### [Exercise details]
Every line containing the string "none" should be returned from the records.

= Beginning of Section =

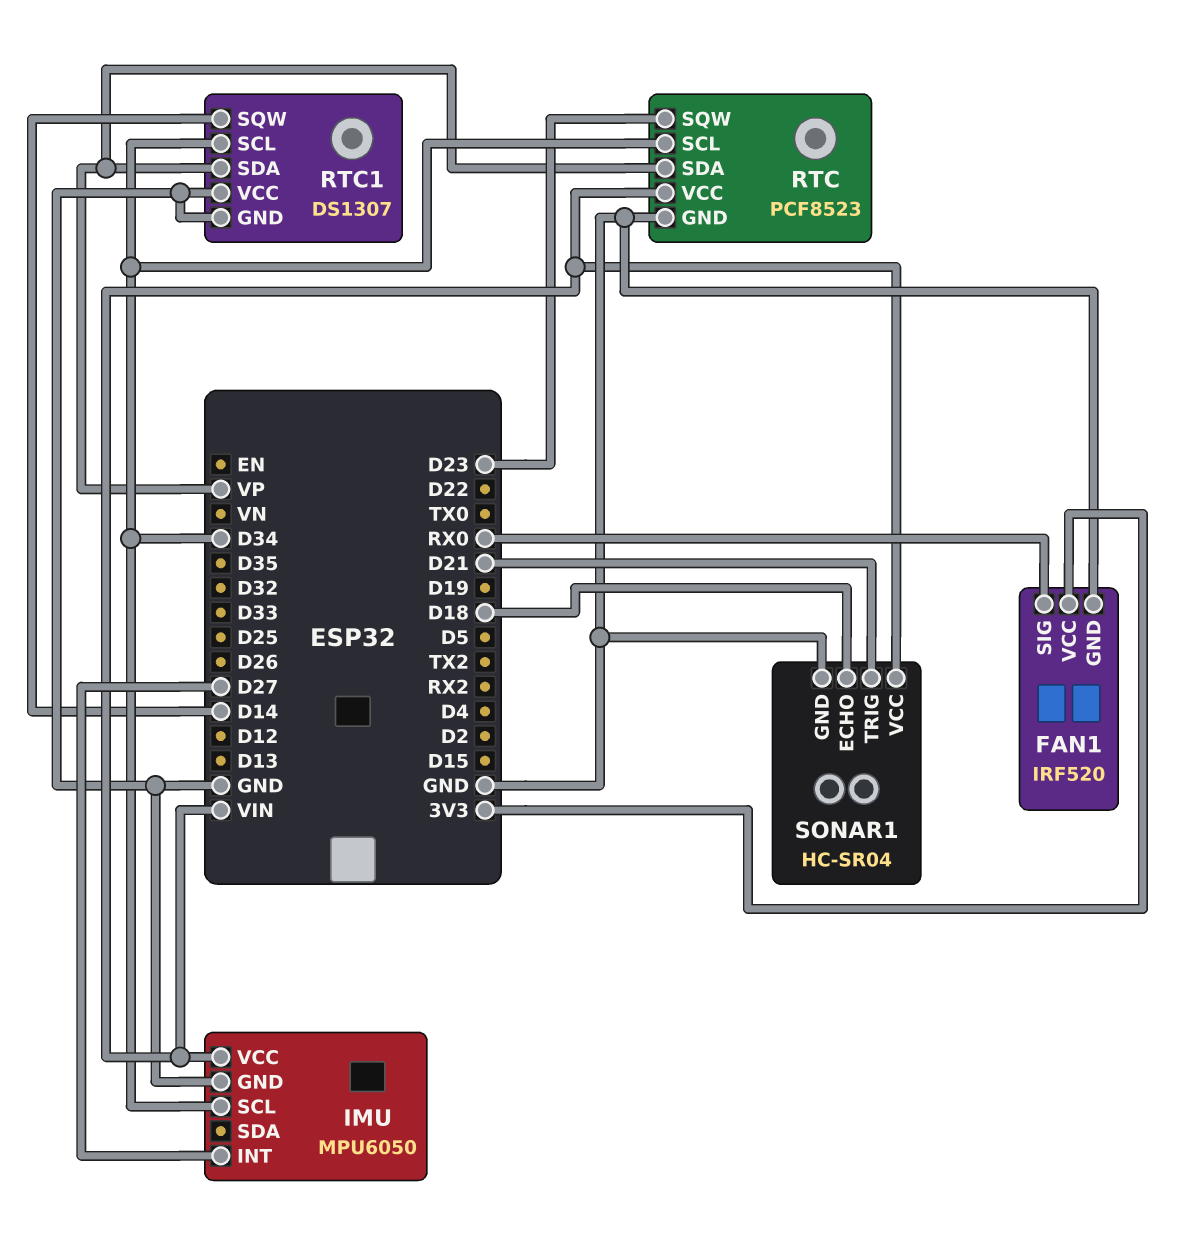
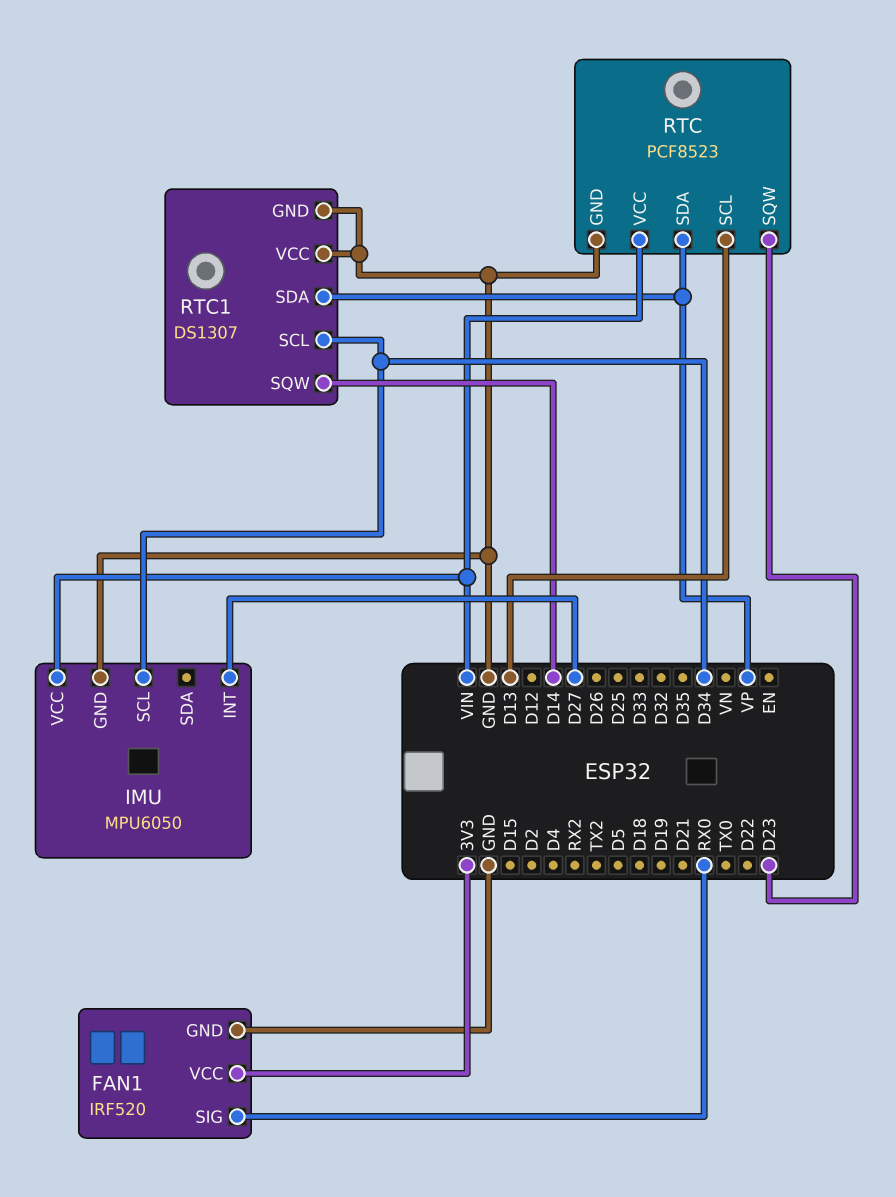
RTC pin SCL: D34 -> D13
SONAR1: HC-SR04 -> none
SONAR1 pin ECHO: D18 -> none
SONAR1 pin GND: GND -> none
SONAR1 pin TRIG: D21 -> none
SONAR1 pin VCC: VIN -> none

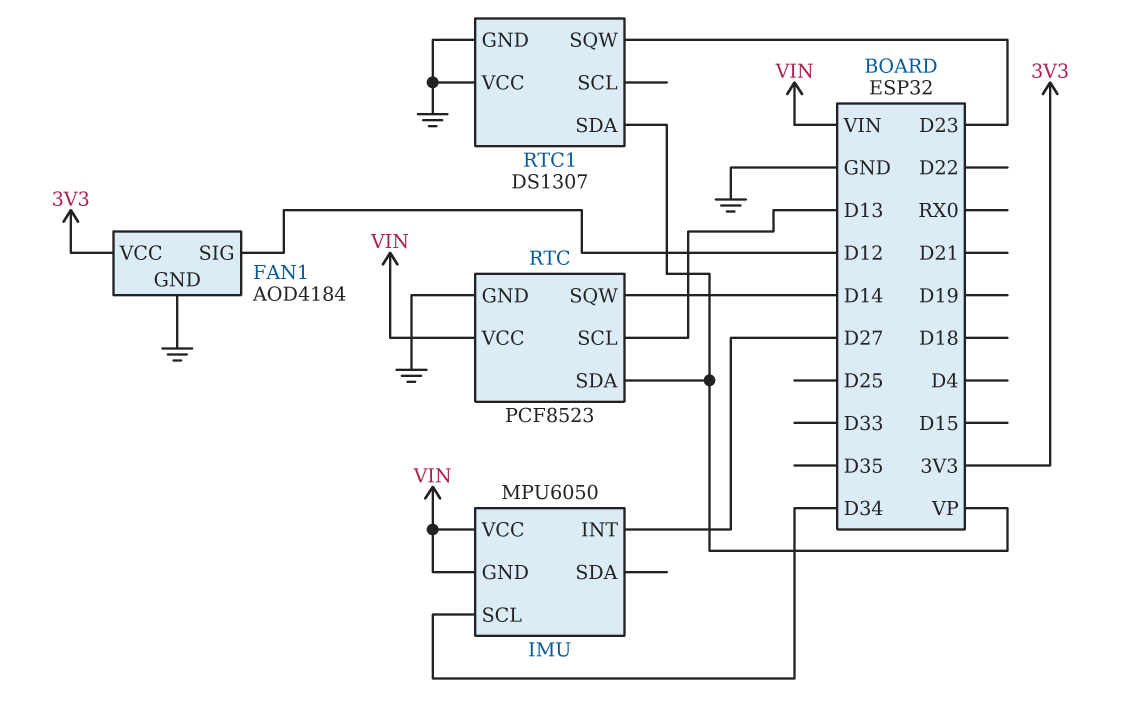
FAN1: IRF520 -> AOD4184
FAN1 pin SIG: RX0 -> D12
IMU pin GND: GND -> VIN
RTC pin SQW: D23 -> D14
RTC1 pin SCL: D34 -> none
RTC1 pin SQW: D14 -> D23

= End of Section =

### [Your solution]
SONAR1: HC-SR04 -> none
SONAR1 pin ECHO: D18 -> none
SONAR1 pin GND: GND -> none
SONAR1 pin TRIG: D21 -> none
SONAR1 pin VCC: VIN -> none
RTC1 pin SCL: D34 -> none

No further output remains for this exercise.